Segment Start: Raw data
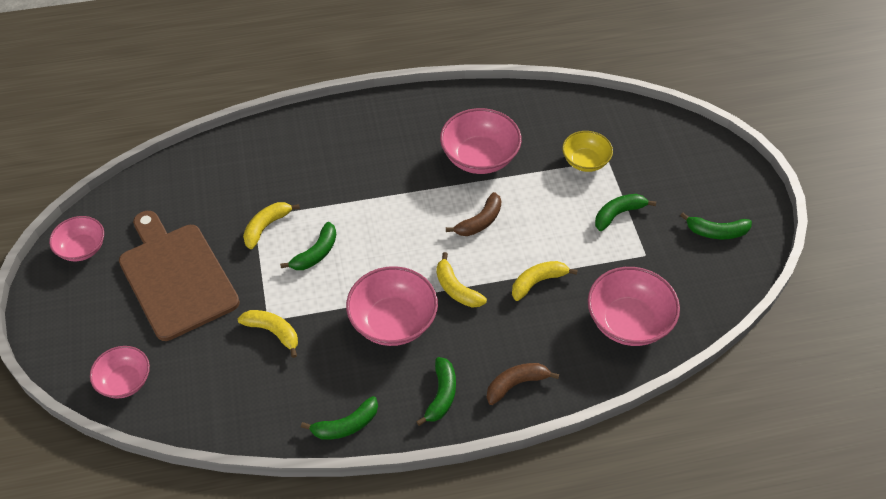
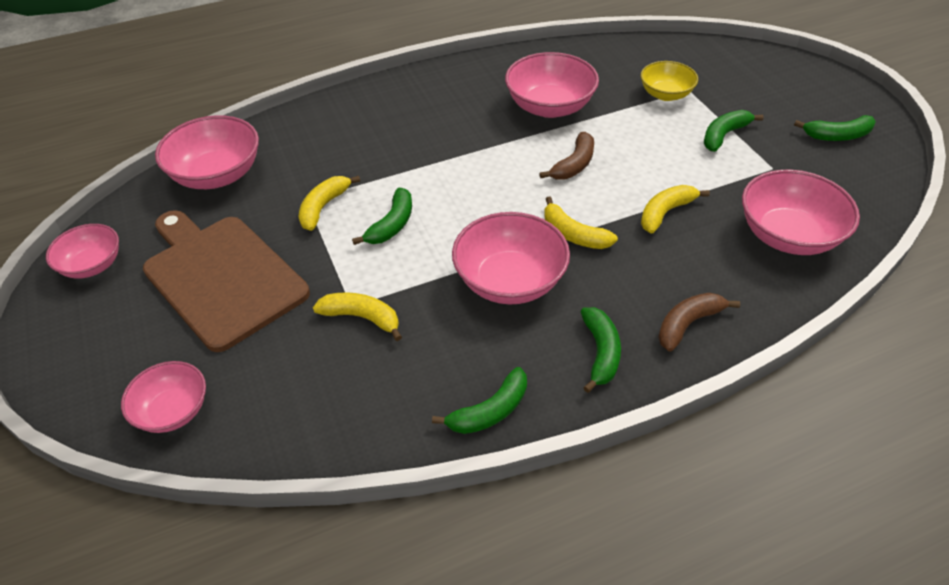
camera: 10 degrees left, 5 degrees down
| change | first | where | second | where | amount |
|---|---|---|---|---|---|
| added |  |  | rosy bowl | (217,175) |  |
Segment End: Raw data
Exercise prompt: Exact copies are needed of the line with "where | amount |" and each line after it through the end of the material above.

Result of the exercise:
| change | first | where | second | where | amount |
|---|---|---|---|---|---|
| added |  |  | rosy bowl | (217,175) |  |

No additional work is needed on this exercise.